[Opening Material for this task section]

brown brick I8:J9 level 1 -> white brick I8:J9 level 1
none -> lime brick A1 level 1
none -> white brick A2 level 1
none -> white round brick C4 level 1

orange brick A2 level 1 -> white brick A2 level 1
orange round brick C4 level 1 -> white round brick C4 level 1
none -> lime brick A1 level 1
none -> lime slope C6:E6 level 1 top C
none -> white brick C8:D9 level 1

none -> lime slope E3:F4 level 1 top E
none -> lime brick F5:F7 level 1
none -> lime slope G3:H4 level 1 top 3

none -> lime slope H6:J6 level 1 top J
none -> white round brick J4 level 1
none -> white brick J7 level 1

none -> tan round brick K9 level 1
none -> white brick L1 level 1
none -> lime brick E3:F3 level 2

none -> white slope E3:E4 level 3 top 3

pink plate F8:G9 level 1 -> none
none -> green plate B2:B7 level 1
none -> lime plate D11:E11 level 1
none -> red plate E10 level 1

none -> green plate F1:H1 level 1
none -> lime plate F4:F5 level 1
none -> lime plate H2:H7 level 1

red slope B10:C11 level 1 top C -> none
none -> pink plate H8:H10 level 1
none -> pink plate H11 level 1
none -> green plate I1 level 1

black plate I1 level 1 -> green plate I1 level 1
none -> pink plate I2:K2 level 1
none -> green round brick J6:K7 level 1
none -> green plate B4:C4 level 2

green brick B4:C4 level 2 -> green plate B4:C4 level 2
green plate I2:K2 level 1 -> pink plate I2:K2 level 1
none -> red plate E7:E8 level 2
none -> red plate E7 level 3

[Closing Material for this task section]

*What you are asked to do*
Each line above with the string "orange" should be reported in full.

*Reply*
orange brick A2 level 1 -> white brick A2 level 1
orange round brick C4 level 1 -> white round brick C4 level 1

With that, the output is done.